- **Raw data**:
********************

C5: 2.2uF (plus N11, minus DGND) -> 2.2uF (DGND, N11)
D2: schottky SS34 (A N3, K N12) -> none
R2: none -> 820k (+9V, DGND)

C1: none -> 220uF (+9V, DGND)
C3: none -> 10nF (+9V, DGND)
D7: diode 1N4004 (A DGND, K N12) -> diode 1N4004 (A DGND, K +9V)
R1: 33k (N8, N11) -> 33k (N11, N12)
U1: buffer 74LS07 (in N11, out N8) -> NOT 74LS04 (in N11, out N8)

********************

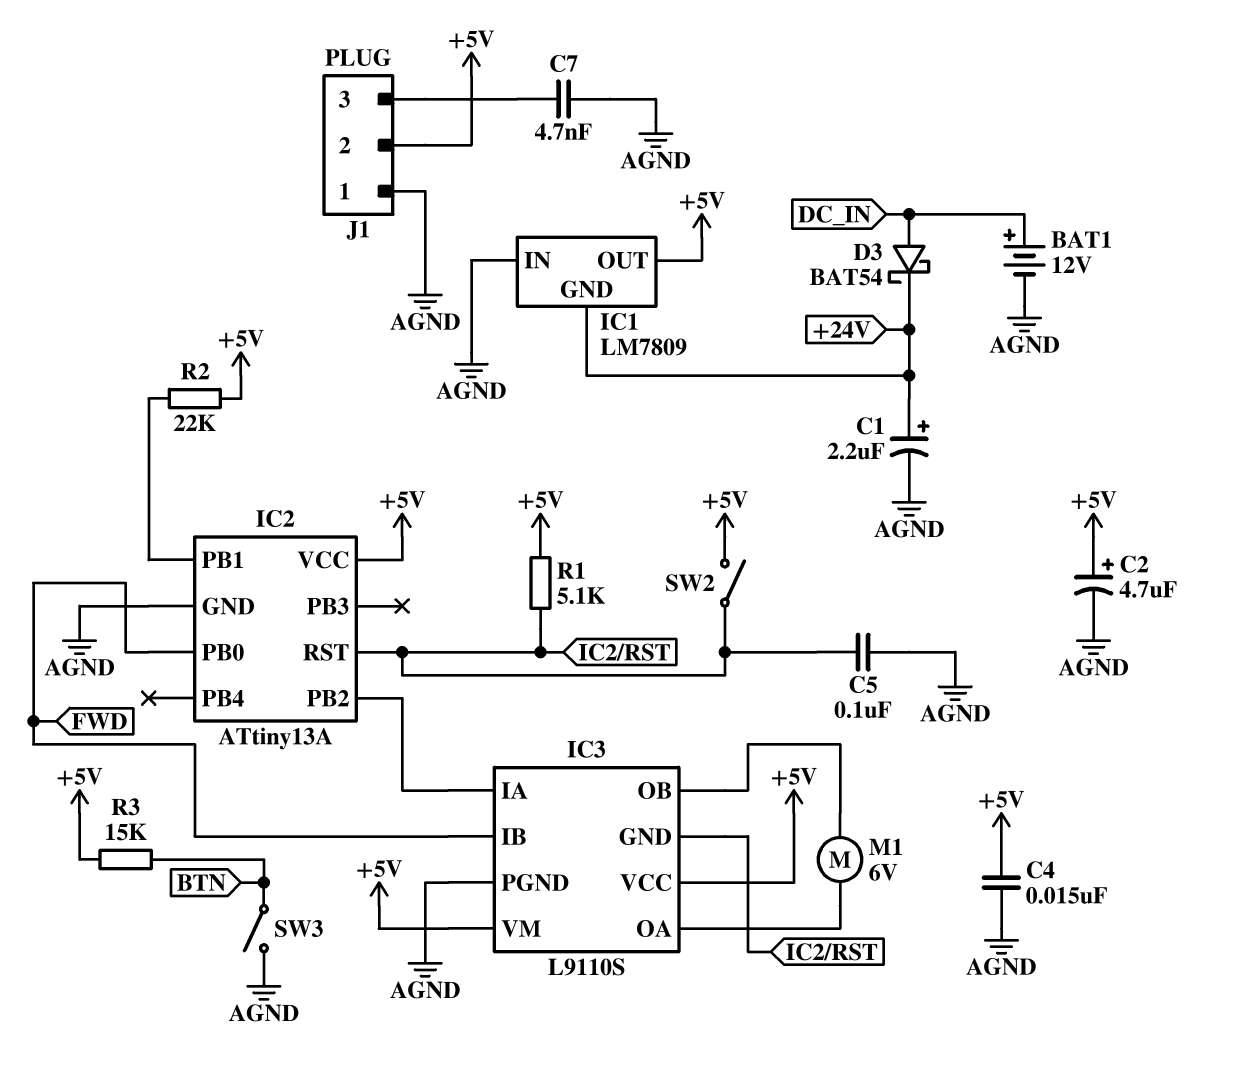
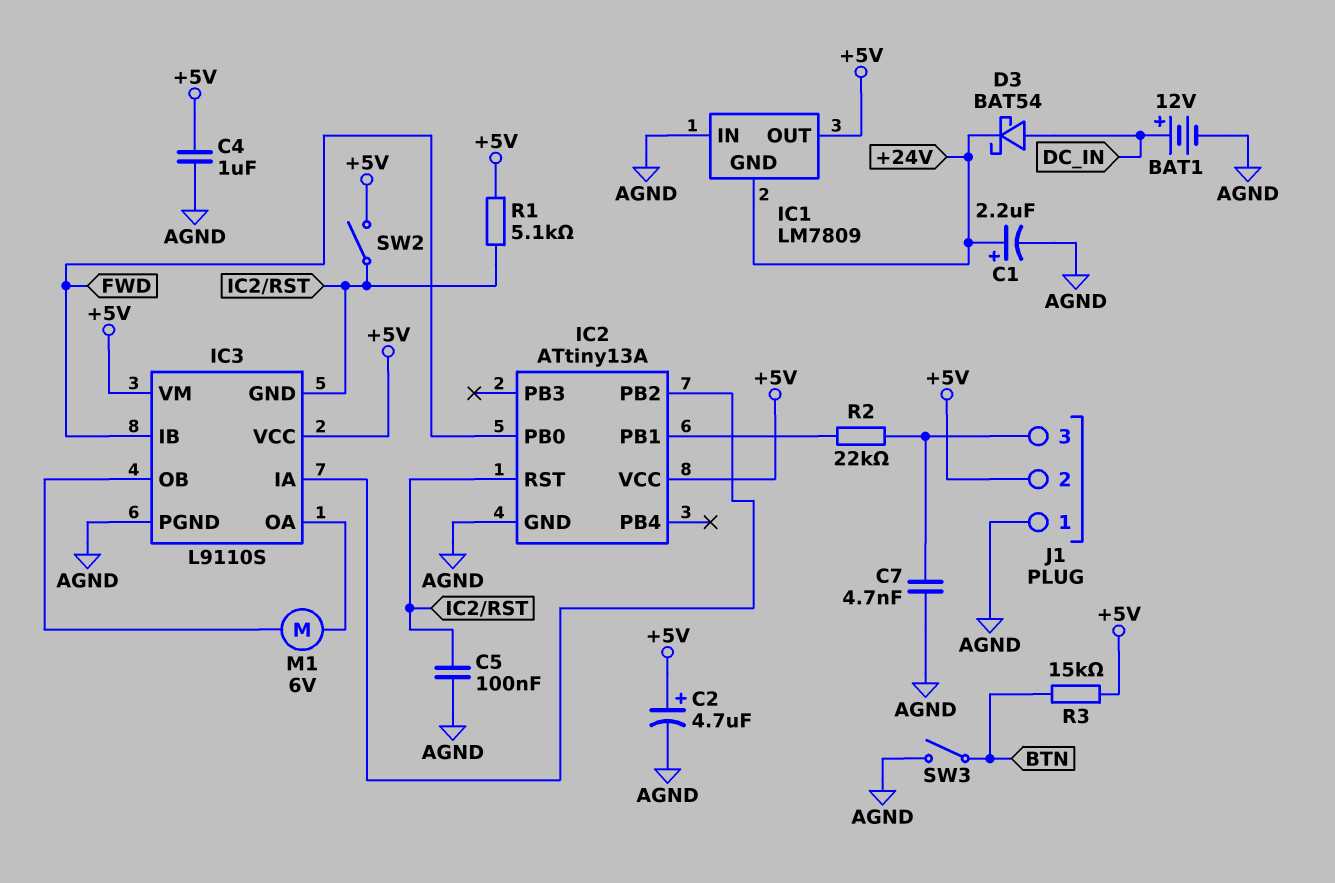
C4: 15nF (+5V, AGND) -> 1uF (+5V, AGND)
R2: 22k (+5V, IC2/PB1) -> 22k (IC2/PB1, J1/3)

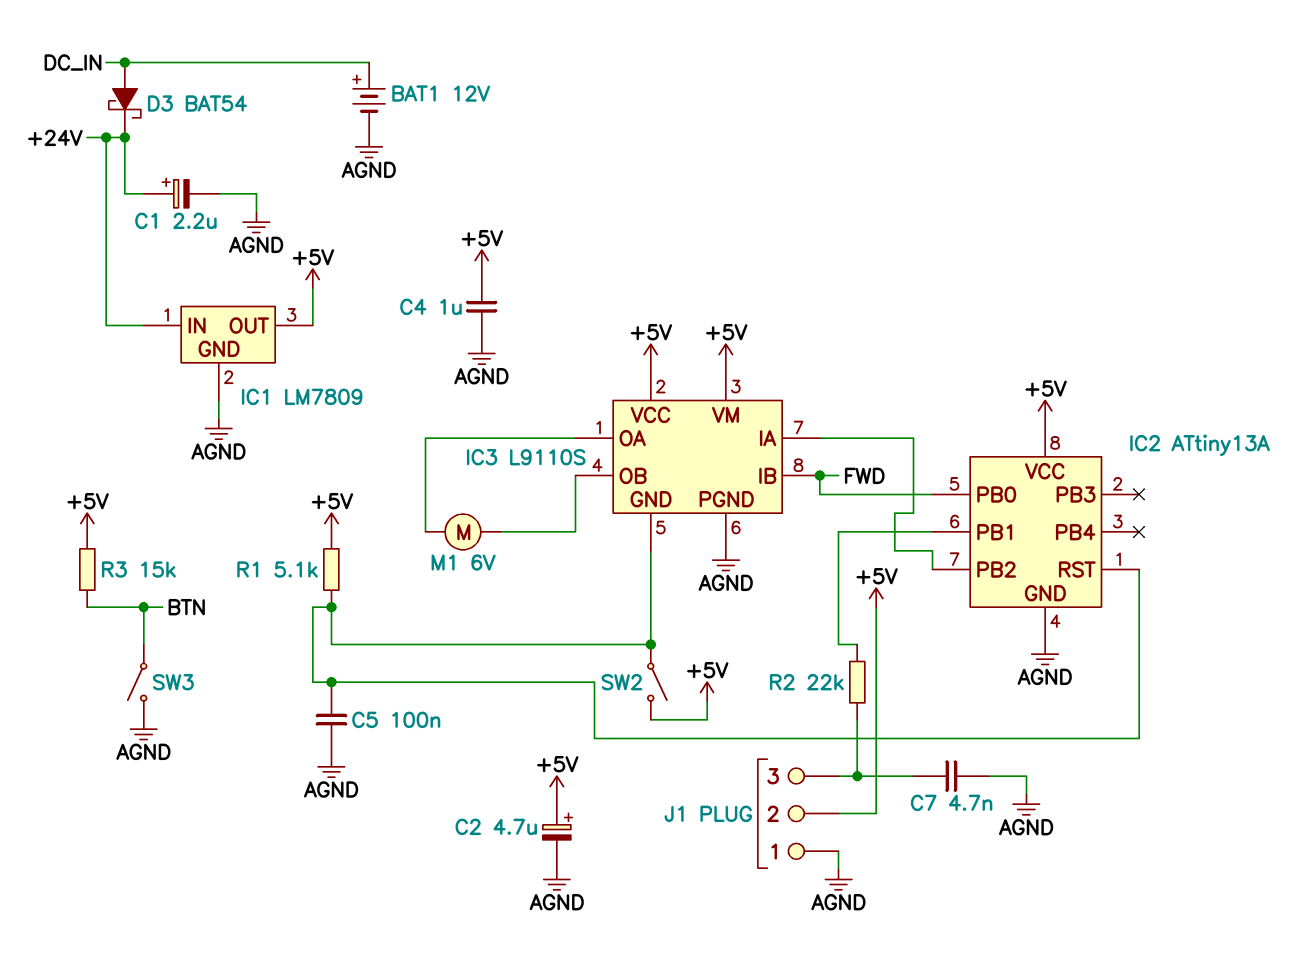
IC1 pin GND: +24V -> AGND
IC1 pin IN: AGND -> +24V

********************

- **Action item**: Would you print, exactly as written, every line above from the one holding "C5: 2.2uF (plus" through the one holding "R1: 33k (N8, N11) -> 33k (N11, N12)", with both included and no other lines?

- **Completed exercise**:
C5: 2.2uF (plus N11, minus DGND) -> 2.2uF (DGND, N11)
D2: schottky SS34 (A N3, K N12) -> none
R2: none -> 820k (+9V, DGND)

C1: none -> 220uF (+9V, DGND)
C3: none -> 10nF (+9V, DGND)
D7: diode 1N4004 (A DGND, K N12) -> diode 1N4004 (A DGND, K +9V)
R1: 33k (N8, N11) -> 33k (N11, N12)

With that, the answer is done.